* BRIEF
Only the lines of the data holding the string "purple" need to be returned.

Start of INPUT RECORDS

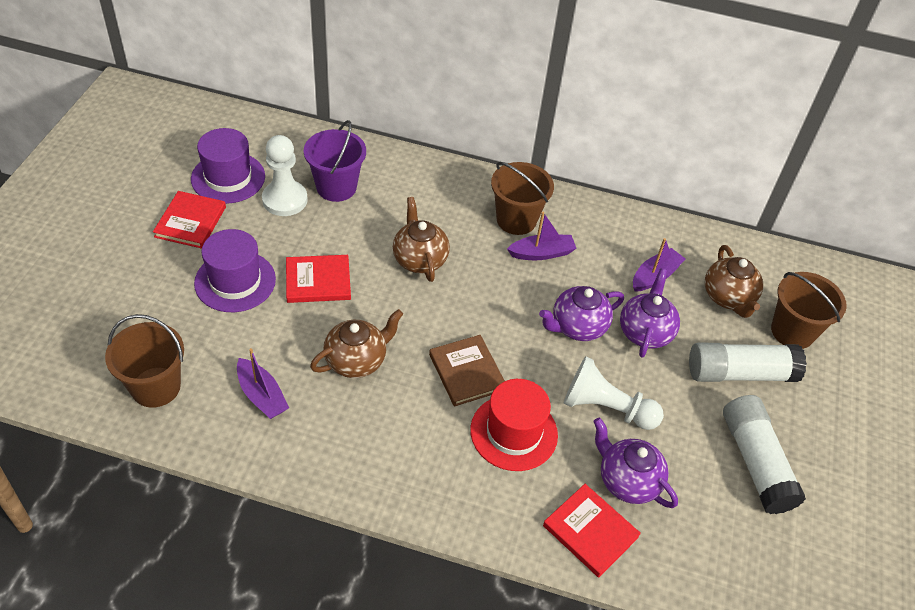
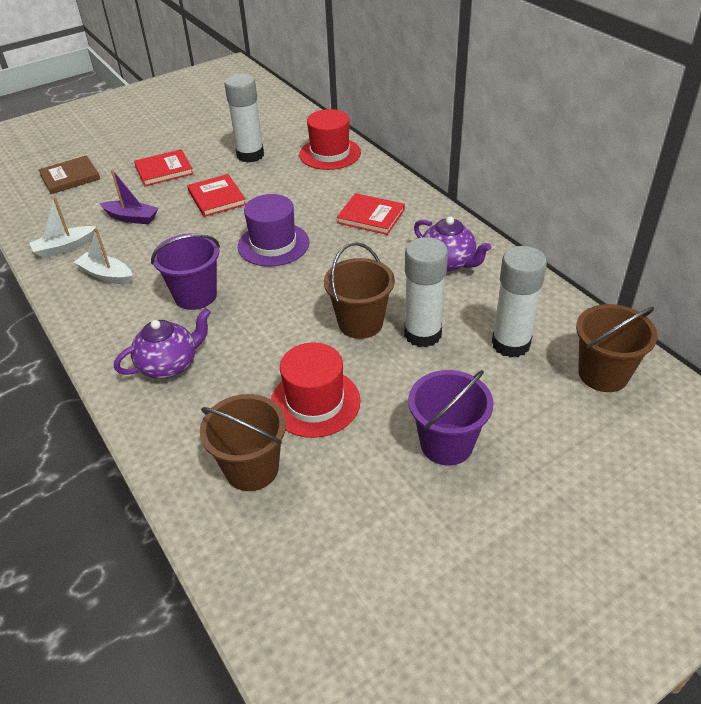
brown teapot: 3 -> 0
purple boat: 3 -> 1
purple bucket: 1 -> 2
purple hat: 2 -> 1
purple teapot: 3 -> 2
red hat: 1 -> 2
white boat: 0 -> 2
white glue stick: 2 -> 3
white pawn: 2 -> 0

End of INPUT RECORDS

* FINISHED EXERCISE
purple boat: 3 -> 1
purple bucket: 1 -> 2
purple hat: 2 -> 1
purple teapot: 3 -> 2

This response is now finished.